■ Exercise brief
From the items below, write out word for word the lines beginning with the one that contains "Question: Which point" and running through the one that contains "The black matte sign at upper left is". Leave the pictures out of your answer.

■ Stored rows
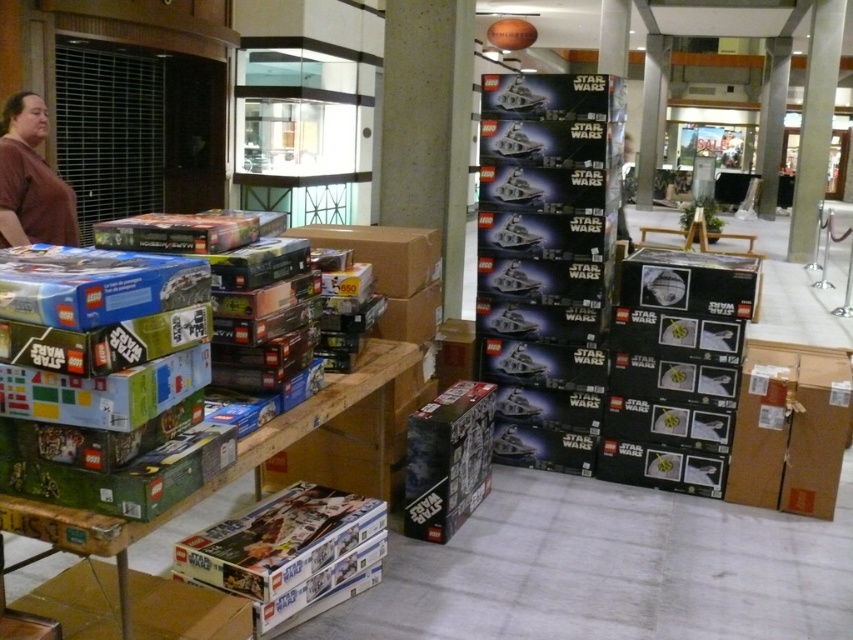
In the scene shown: Between brown cardboard box at lower right and brown matte shirt at left, which one has more height?

Standing taller between the two is brown matte shirt at left.

Is brown cardboard box at lower right to the right of brown matte shirt at left from the viewer's perspective?

Indeed, brown cardboard box at lower right is positioned on the right side of brown matte shirt at left.

Is point (743, 499) in front of point (28, 161)?

Yes, it is.

What are the coordinates of `brown cardboard box at lower right` in the screenshot? It's located at (790, 428).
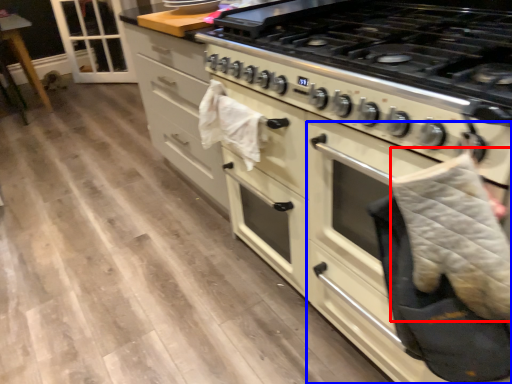
Question: Among these objects, which one is farthest to the camera, blanket (highlighted by a red box) or oven (highlighted by a blue box)?

Choices:
 (A) blanket
 (B) oven

Answer: (A)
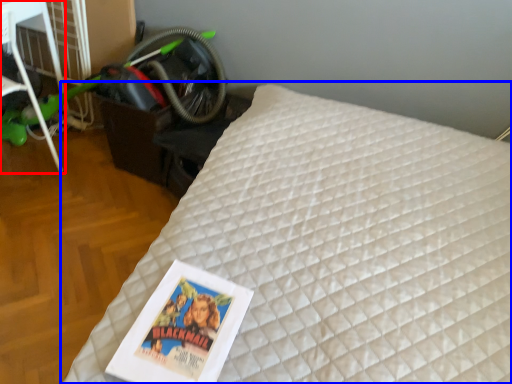
Question: Which point is further to the camera, furniture (highlighted by a red box) or bed (highlighted by a blue box)?

Choices:
 (A) furniture
 (B) bed

Answer: (A)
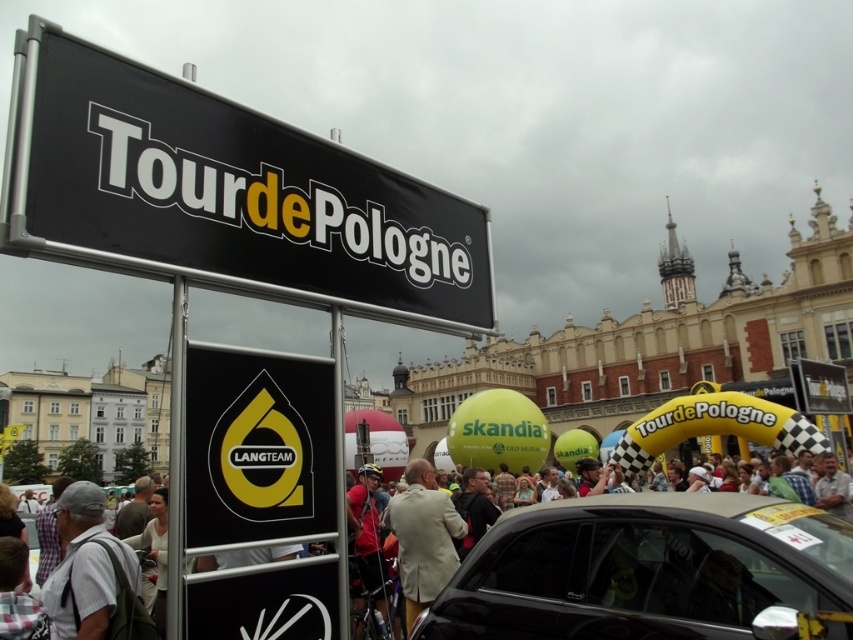
You are a photographer at the event and want to capture a clear shot of the black matte sign at upper left without any obstructions. The gray fabric shirt at lower left is in your way. Can you adjust your angle to avoid the shirt while still keeping the sign in frame?

The black matte sign at upper left is positioned over the gray fabric shirt at lower left, so adjusting the angle slightly upward should keep the sign in frame while avoiding the shirt.

You are a photographer at the event and need to capture both the black glossy car at center and the yellow matte sign at center in a single frame. Given that your camera has a fixed focal length, which object should you position closer to ensure both are visible without zooming?

Since the black glossy car at center is bigger than the yellow matte sign at center, you should position the larger black glossy car at center farther away and the smaller yellow matte sign at center closer to the camera to maintain visibility of both in the frame.

You are a photographer standing at the event and want to capture both the gray fabric shirt at lower left and the light beige suit at center in the same frame. Given that your camera has a maximum focus range of 15 meters, will you be able to include both subjects in a single photo?

The distance between the gray fabric shirt at lower left and the light beige suit at center is 16.76 meters, which exceeds the camera focus range of 15 meters. Therefore, you cannot capture both in a single photo with the current settings.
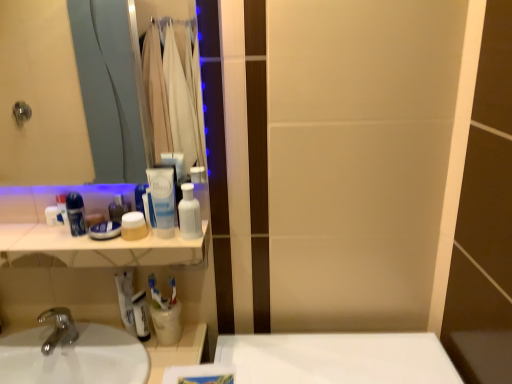
The image size is (512, 384). Identify the location of vacant space in between silver metallic faucet at lower left and white matte toothpaste at lower left. (99, 340).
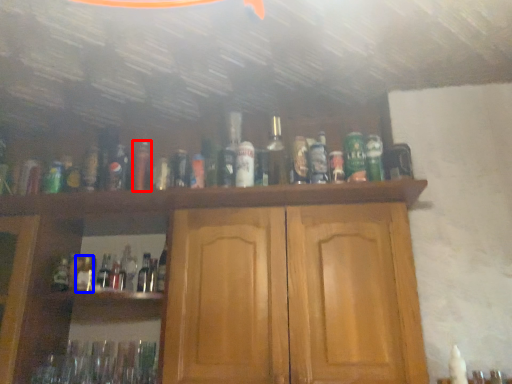
Question: Which object is further to the camera taking this photo, bottle (highlighted by a red box) or bottle (highlighted by a blue box)?

Choices:
 (A) bottle
 (B) bottle

Answer: (B)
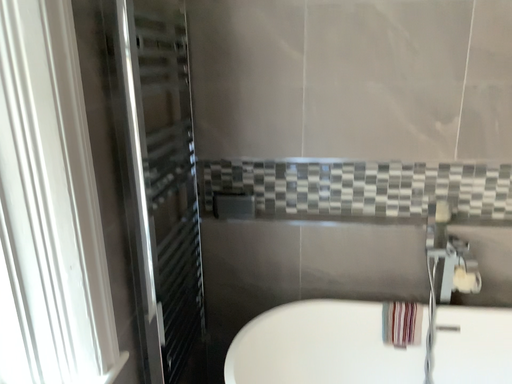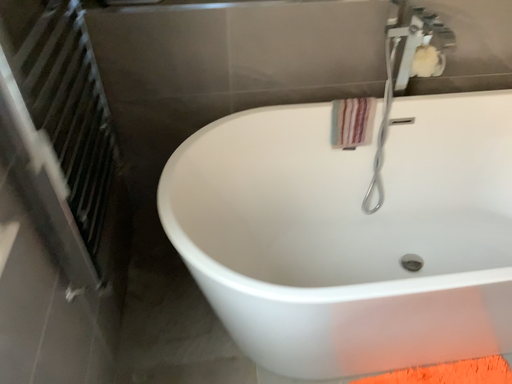
Question: How did the camera likely rotate when shooting the video?

Choices:
 (A) rotated downward
 (B) rotated upward

Answer: (A)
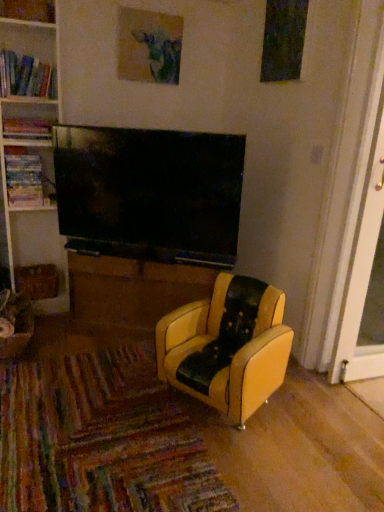
You are a GUI agent. You are given a task and a screenshot of the screen. Output one action in this format:
    pyautogui.click(x=<x>, y=<y>)
    Task: Click on the free space in front of yellow leather chair at center
    The width and height of the screenshot is (384, 512).
    Given the screenshot: What is the action you would take?
    pyautogui.click(x=282, y=470)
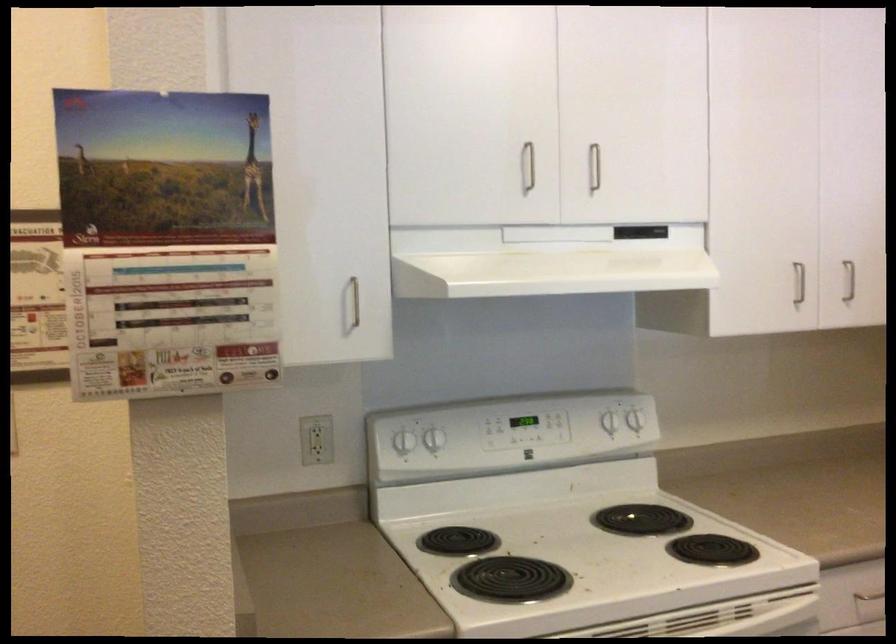
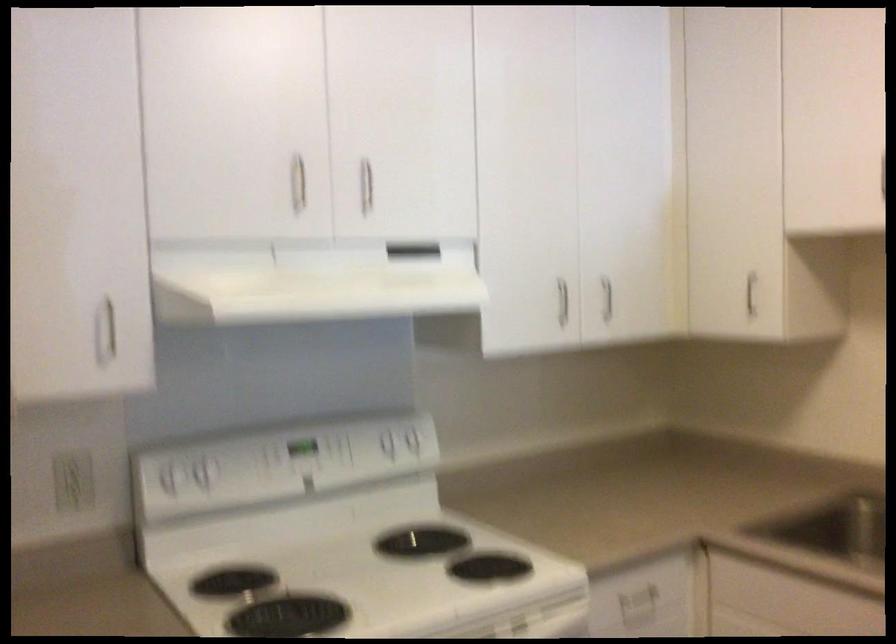
Find the pixel in the second image that matches pixel 429 440 in the first image.

(200, 474)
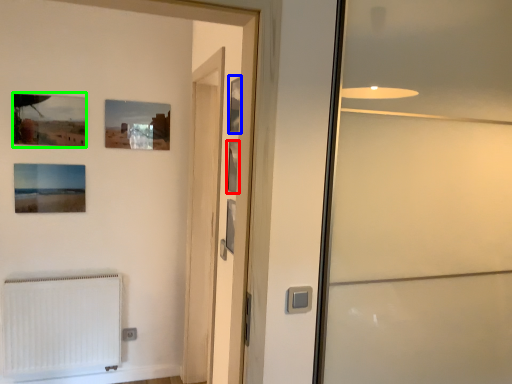
Question: Based on their relative distances, which object is farther from picture frame (highlighted by a red box)? Choose from picture frame (highlighted by a blue box) and picture frame (highlighted by a green box).

Choices:
 (A) picture frame
 (B) picture frame

Answer: (B)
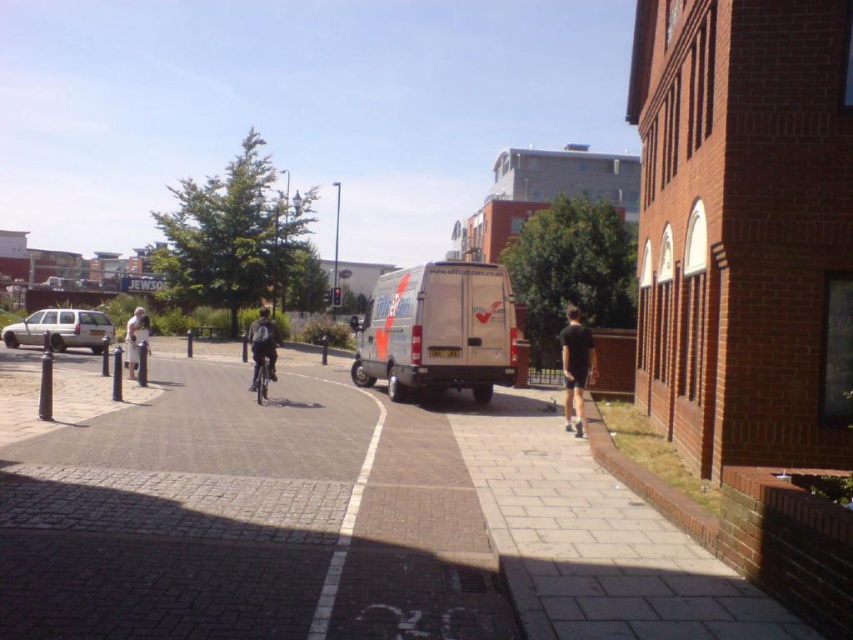
Question: Is dark blue jacket at center smaller than light beige jacket at center-left?

Choices:
 (A) yes
 (B) no

Answer: (A)

Question: Which object is the farthest from the brick pavement at center?

Choices:
 (A) dark blue jacket at center
 (B) black fabric shorts at center-right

■ Complete response
Question: Which point is further to the camera, furniture (highlighted by a red box) or bed (highlighted by a blue box)?

Choices:
 (A) furniture
 (B) bed

Answer: (A)
You are a photographer at the event and want to capture a clear shot of the black matte sign at upper left without any obstructions. The gray fabric shirt at lower left is in your way. Can you adjust your angle to avoid the shirt while still keeping the sign in frame?

The black matte sign at upper left is positioned over the gray fabric shirt at lower left, so adjusting the angle slightly upward should keep the sign in frame while avoiding the shirt.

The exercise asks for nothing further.